→ **What is needed**
Copy out the entries below in full and exactly.

Excerpts from a dataset:
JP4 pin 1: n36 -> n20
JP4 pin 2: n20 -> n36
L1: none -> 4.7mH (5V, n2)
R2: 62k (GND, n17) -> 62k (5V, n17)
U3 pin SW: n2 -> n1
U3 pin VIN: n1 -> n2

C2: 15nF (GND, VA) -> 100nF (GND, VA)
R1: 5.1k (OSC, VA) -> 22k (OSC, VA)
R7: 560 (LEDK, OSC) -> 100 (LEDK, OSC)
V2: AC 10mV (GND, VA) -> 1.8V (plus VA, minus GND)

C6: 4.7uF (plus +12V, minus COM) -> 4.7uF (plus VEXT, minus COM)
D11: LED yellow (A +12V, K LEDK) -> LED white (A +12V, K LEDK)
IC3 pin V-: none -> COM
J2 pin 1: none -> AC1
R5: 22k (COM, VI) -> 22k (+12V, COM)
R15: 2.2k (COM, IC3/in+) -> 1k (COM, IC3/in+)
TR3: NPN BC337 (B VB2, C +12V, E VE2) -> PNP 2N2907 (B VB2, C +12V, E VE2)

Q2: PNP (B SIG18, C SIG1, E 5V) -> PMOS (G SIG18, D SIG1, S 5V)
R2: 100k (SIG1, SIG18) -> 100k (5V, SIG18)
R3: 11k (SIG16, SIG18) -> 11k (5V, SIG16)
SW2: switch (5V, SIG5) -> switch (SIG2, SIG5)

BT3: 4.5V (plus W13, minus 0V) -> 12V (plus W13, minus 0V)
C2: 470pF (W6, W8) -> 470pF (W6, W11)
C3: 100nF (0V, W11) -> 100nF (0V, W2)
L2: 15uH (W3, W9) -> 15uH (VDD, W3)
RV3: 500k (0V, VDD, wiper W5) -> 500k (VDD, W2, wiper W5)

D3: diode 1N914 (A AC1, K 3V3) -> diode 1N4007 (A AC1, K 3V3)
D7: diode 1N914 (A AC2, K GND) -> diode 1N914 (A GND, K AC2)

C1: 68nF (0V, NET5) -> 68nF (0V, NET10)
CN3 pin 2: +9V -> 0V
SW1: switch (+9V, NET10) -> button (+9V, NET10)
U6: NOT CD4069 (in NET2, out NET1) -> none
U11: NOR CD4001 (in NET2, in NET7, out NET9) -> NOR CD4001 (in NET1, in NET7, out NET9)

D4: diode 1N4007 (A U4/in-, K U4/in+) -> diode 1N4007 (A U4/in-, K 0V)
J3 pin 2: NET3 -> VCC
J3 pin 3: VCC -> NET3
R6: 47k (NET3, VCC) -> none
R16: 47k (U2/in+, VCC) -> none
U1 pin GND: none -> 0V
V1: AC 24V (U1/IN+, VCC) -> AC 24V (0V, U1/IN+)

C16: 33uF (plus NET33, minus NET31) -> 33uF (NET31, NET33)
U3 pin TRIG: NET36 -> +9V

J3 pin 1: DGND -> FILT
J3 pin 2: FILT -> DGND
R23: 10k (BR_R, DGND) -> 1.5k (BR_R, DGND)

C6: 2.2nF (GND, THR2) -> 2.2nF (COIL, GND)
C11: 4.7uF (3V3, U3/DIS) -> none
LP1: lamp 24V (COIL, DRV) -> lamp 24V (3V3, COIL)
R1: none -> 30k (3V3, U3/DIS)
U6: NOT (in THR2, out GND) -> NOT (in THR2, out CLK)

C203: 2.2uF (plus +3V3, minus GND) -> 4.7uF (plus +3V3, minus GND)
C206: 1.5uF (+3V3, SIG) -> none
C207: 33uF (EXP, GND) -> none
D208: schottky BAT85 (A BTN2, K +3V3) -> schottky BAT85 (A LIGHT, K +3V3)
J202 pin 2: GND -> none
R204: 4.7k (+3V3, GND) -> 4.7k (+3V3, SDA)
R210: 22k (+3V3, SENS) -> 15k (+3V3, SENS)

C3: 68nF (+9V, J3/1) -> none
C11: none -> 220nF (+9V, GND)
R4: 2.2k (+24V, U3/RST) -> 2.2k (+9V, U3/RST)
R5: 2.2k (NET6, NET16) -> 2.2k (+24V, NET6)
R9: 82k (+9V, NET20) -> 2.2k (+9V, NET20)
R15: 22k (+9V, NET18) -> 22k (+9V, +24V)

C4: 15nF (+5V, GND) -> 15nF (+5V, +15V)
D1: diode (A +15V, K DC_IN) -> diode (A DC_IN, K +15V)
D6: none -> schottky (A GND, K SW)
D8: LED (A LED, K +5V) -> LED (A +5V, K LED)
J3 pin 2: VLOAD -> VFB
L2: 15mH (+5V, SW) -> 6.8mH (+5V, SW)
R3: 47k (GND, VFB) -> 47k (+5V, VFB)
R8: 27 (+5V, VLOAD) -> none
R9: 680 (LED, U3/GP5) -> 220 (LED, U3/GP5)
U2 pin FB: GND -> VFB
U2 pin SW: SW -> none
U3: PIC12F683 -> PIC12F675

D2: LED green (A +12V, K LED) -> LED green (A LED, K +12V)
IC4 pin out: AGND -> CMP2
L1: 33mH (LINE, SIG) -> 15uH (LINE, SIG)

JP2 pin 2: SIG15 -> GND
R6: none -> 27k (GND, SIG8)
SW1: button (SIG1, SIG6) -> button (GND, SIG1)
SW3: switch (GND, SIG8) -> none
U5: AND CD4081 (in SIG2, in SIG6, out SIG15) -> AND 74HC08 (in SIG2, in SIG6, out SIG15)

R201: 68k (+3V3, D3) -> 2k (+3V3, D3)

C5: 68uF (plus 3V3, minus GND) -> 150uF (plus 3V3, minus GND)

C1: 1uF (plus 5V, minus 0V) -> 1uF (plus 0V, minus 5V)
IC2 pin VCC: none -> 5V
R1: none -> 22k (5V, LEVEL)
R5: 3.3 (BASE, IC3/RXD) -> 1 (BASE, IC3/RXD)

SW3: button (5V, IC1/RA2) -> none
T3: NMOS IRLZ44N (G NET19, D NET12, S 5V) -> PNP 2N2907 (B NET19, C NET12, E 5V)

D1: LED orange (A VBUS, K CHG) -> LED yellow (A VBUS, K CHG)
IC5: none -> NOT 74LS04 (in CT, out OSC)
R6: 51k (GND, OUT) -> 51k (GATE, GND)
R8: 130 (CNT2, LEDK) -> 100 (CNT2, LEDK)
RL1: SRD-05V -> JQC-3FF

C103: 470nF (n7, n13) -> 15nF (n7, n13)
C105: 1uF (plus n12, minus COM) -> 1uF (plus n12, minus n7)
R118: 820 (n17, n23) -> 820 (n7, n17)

→ **Problem solution**
JP4 pin 1: n36 -> n20
JP4 pin 2: n20 -> n36
L1: none -> 4.7mH (5V, n2)
R2: 62k (GND, n17) -> 62k (5V, n17)
U3 pin SW: n2 -> n1
U3 pin VIN: n1 -> n2

C2: 15nF (GND, VA) -> 100nF (GND, VA)
R1: 5.1k (OSC, VA) -> 22k (OSC, VA)
R7: 560 (LEDK, OSC) -> 100 (LEDK, OSC)
V2: AC 10mV (GND, VA) -> 1.8V (plus VA, minus GND)

C6: 4.7uF (plus +12V, minus COM) -> 4.7uF (plus VEXT, minus COM)
D11: LED yellow (A +12V, K LEDK) -> LED white (A +12V, K LEDK)
IC3 pin V-: none -> COM
J2 pin 1: none -> AC1
R5: 22k (COM, VI) -> 22k (+12V, COM)
R15: 2.2k (COM, IC3/in+) -> 1k (COM, IC3/in+)
TR3: NPN BC337 (B VB2, C +12V, E VE2) -> PNP 2N2907 (B VB2, C +12V, E VE2)

Q2: PNP (B SIG18, C SIG1, E 5V) -> PMOS (G SIG18, D SIG1, S 5V)
R2: 100k (SIG1, SIG18) -> 100k (5V, SIG18)
R3: 11k (SIG16, SIG18) -> 11k (5V, SIG16)
SW2: switch (5V, SIG5) -> switch (SIG2, SIG5)

BT3: 4.5V (plus W13, minus 0V) -> 12V (plus W13, minus 0V)
C2: 470pF (W6, W8) -> 470pF (W6, W11)
C3: 100nF (0V, W11) -> 100nF (0V, W2)
L2: 15uH (W3, W9) -> 15uH (VDD, W3)
RV3: 500k (0V, VDD, wiper W5) -> 500k (VDD, W2, wiper W5)

D3: diode 1N914 (A AC1, K 3V3) -> diode 1N4007 (A AC1, K 3V3)
D7: diode 1N914 (A AC2, K GND) -> diode 1N914 (A GND, K AC2)

C1: 68nF (0V, NET5) -> 68nF (0V, NET10)
CN3 pin 2: +9V -> 0V
SW1: switch (+9V, NET10) -> button (+9V, NET10)
U6: NOT CD4069 (in NET2, out NET1) -> none
U11: NOR CD4001 (in NET2, in NET7, out NET9) -> NOR CD4001 (in NET1, in NET7, out NET9)

D4: diode 1N4007 (A U4/in-, K U4/in+) -> diode 1N4007 (A U4/in-, K 0V)
J3 pin 2: NET3 -> VCC
J3 pin 3: VCC -> NET3
R6: 47k (NET3, VCC) -> none
R16: 47k (U2/in+, VCC) -> none
U1 pin GND: none -> 0V
V1: AC 24V (U1/IN+, VCC) -> AC 24V (0V, U1/IN+)

C16: 33uF (plus NET33, minus NET31) -> 33uF (NET31, NET33)
U3 pin TRIG: NET36 -> +9V

J3 pin 1: DGND -> FILT
J3 pin 2: FILT -> DGND
R23: 10k (BR_R, DGND) -> 1.5k (BR_R, DGND)

C6: 2.2nF (GND, THR2) -> 2.2nF (COIL, GND)
C11: 4.7uF (3V3, U3/DIS) -> none
LP1: lamp 24V (COIL, DRV) -> lamp 24V (3V3, COIL)
R1: none -> 30k (3V3, U3/DIS)
U6: NOT (in THR2, out GND) -> NOT (in THR2, out CLK)

C203: 2.2uF (plus +3V3, minus GND) -> 4.7uF (plus +3V3, minus GND)
C206: 1.5uF (+3V3, SIG) -> none
C207: 33uF (EXP, GND) -> none
D208: schottky BAT85 (A BTN2, K +3V3) -> schottky BAT85 (A LIGHT, K +3V3)
J202 pin 2: GND -> none
R204: 4.7k (+3V3, GND) -> 4.7k (+3V3, SDA)
R210: 22k (+3V3, SENS) -> 15k (+3V3, SENS)

C3: 68nF (+9V, J3/1) -> none
C11: none -> 220nF (+9V, GND)
R4: 2.2k (+24V, U3/RST) -> 2.2k (+9V, U3/RST)
R5: 2.2k (NET6, NET16) -> 2.2k (+24V, NET6)
R9: 82k (+9V, NET20) -> 2.2k (+9V, NET20)
R15: 22k (+9V, NET18) -> 22k (+9V, +24V)

C4: 15nF (+5V, GND) -> 15nF (+5V, +15V)
D1: diode (A +15V, K DC_IN) -> diode (A DC_IN, K +15V)
D6: none -> schottky (A GND, K SW)
D8: LED (A LED, K +5V) -> LED (A +5V, K LED)
J3 pin 2: VLOAD -> VFB
L2: 15mH (+5V, SW) -> 6.8mH (+5V, SW)
R3: 47k (GND, VFB) -> 47k (+5V, VFB)
R8: 27 (+5V, VLOAD) -> none
R9: 680 (LED, U3/GP5) -> 220 (LED, U3/GP5)
U2 pin FB: GND -> VFB
U2 pin SW: SW -> none
U3: PIC12F683 -> PIC12F675

D2: LED green (A +12V, K LED) -> LED green (A LED, K +12V)
IC4 pin out: AGND -> CMP2
L1: 33mH (LINE, SIG) -> 15uH (LINE, SIG)

JP2 pin 2: SIG15 -> GND
R6: none -> 27k (GND, SIG8)
SW1: button (SIG1, SIG6) -> button (GND, SIG1)
SW3: switch (GND, SIG8) -> none
U5: AND CD4081 (in SIG2, in SIG6, out SIG15) -> AND 74HC08 (in SIG2, in SIG6, out SIG15)

R201: 68k (+3V3, D3) -> 2k (+3V3, D3)

C5: 68uF (plus 3V3, minus GND) -> 150uF (plus 3V3, minus GND)

C1: 1uF (plus 5V, minus 0V) -> 1uF (plus 0V, minus 5V)
IC2 pin VCC: none -> 5V
R1: none -> 22k (5V, LEVEL)
R5: 3.3 (BASE, IC3/RXD) -> 1 (BASE, IC3/RXD)

SW3: button (5V, IC1/RA2) -> none
T3: NMOS IRLZ44N (G NET19, D NET12, S 5V) -> PNP 2N2907 (B NET19, C NET12, E 5V)

D1: LED orange (A VBUS, K CHG) -> LED yellow (A VBUS, K CHG)
IC5: none -> NOT 74LS04 (in CT, out OSC)
R6: 51k (GND, OUT) -> 51k (GATE, GND)
R8: 130 (CNT2, LEDK) -> 100 (CNT2, LEDK)
RL1: SRD-05V -> JQC-3FF

C103: 470nF (n7, n13) -> 15nF (n7, n13)
C105: 1uF (plus n12, minus COM) -> 1uF (plus n12, minus n7)
R118: 820 (n17, n23) -> 820 (n7, n17)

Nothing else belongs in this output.